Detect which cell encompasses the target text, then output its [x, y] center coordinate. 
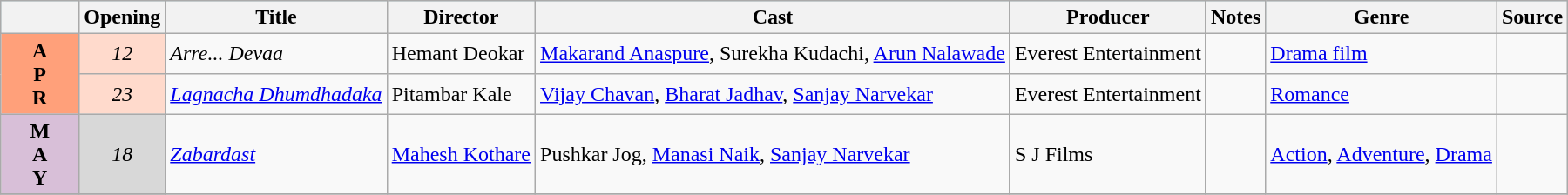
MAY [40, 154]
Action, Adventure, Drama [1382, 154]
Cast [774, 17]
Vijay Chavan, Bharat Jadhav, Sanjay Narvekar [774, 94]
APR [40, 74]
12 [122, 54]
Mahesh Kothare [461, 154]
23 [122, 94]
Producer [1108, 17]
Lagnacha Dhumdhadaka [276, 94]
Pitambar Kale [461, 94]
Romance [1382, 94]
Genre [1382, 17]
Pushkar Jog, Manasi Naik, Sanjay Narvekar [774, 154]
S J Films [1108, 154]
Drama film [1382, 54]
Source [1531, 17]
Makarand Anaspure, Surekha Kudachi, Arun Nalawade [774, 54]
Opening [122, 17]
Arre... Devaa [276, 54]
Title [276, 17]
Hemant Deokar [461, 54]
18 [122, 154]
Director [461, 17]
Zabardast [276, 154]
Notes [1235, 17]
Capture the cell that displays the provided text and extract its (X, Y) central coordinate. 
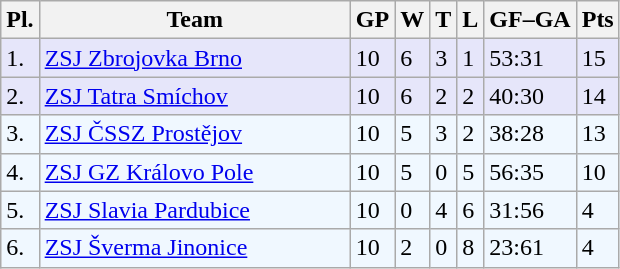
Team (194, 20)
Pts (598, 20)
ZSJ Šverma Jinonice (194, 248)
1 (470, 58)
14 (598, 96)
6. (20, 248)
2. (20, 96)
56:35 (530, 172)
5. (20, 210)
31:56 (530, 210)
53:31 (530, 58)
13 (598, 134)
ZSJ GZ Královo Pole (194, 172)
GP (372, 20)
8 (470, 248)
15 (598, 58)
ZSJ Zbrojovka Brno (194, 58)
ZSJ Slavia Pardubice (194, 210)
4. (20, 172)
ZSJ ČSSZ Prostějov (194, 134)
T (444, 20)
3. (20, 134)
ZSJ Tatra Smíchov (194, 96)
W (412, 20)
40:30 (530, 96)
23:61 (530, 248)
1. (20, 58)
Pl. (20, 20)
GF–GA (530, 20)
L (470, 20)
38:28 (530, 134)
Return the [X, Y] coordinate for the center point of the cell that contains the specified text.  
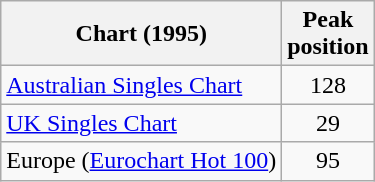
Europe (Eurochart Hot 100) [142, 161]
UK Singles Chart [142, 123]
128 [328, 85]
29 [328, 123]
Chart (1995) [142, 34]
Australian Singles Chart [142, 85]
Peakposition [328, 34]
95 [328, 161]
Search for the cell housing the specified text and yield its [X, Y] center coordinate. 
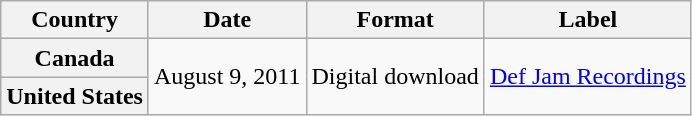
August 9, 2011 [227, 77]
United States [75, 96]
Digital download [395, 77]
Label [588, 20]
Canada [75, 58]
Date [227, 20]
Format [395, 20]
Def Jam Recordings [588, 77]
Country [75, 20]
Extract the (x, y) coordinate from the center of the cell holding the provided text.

#### [Requirement]
Reproduce every line of the records above verbatim, omitting the pictures.

#### [Completed task]
Detect which cell encompasses the target text, then output its [x, y] center coordinate. 
MAY [40, 154]
Action, Adventure, Drama [1382, 154]
Cast [774, 17]
Vijay Chavan, Bharat Jadhav, Sanjay Narvekar [774, 94]
APR [40, 74]
12 [122, 54]
Mahesh Kothare [461, 154]
23 [122, 94]
Producer [1108, 17]
Lagnacha Dhumdhadaka [276, 94]
Pitambar Kale [461, 94]
Romance [1382, 94]
Genre [1382, 17]
Pushkar Jog, Manasi Naik, Sanjay Narvekar [774, 154]
S J Films [1108, 154]
Drama film [1382, 54]
Source [1531, 17]
Makarand Anaspure, Surekha Kudachi, Arun Nalawade [774, 54]
Opening [122, 17]
Arre... Devaa [276, 54]
Title [276, 17]
Hemant Deokar [461, 54]
18 [122, 154]
Director [461, 17]
Zabardast [276, 154]
Notes [1235, 17]
Capture the cell that displays the provided text and extract its (X, Y) central coordinate. 
Team (194, 20)
Pts (598, 20)
ZSJ Šverma Jinonice (194, 248)
1 (470, 58)
14 (598, 96)
6. (20, 248)
2. (20, 96)
56:35 (530, 172)
5. (20, 210)
31:56 (530, 210)
53:31 (530, 58)
13 (598, 134)
ZSJ GZ Královo Pole (194, 172)
GP (372, 20)
8 (470, 248)
15 (598, 58)
ZSJ Zbrojovka Brno (194, 58)
ZSJ Slavia Pardubice (194, 210)
4. (20, 172)
ZSJ ČSSZ Prostějov (194, 134)
T (444, 20)
3. (20, 134)
ZSJ Tatra Smíchov (194, 96)
W (412, 20)
40:30 (530, 96)
23:61 (530, 248)
1. (20, 58)
Pl. (20, 20)
GF–GA (530, 20)
L (470, 20)
38:28 (530, 134)
Return the [X, Y] coordinate for the center point of the cell that contains the specified text.  
Europe (Eurochart Hot 100) [142, 161]
UK Singles Chart [142, 123]
128 [328, 85]
29 [328, 123]
Chart (1995) [142, 34]
Australian Singles Chart [142, 85]
Peakposition [328, 34]
95 [328, 161]
Search for the cell housing the specified text and yield its [X, Y] center coordinate. 
August 9, 2011 [227, 77]
United States [75, 96]
Digital download [395, 77]
Label [588, 20]
Canada [75, 58]
Date [227, 20]
Format [395, 20]
Def Jam Recordings [588, 77]
Country [75, 20]
Extract the (x, y) coordinate from the center of the cell holding the provided text.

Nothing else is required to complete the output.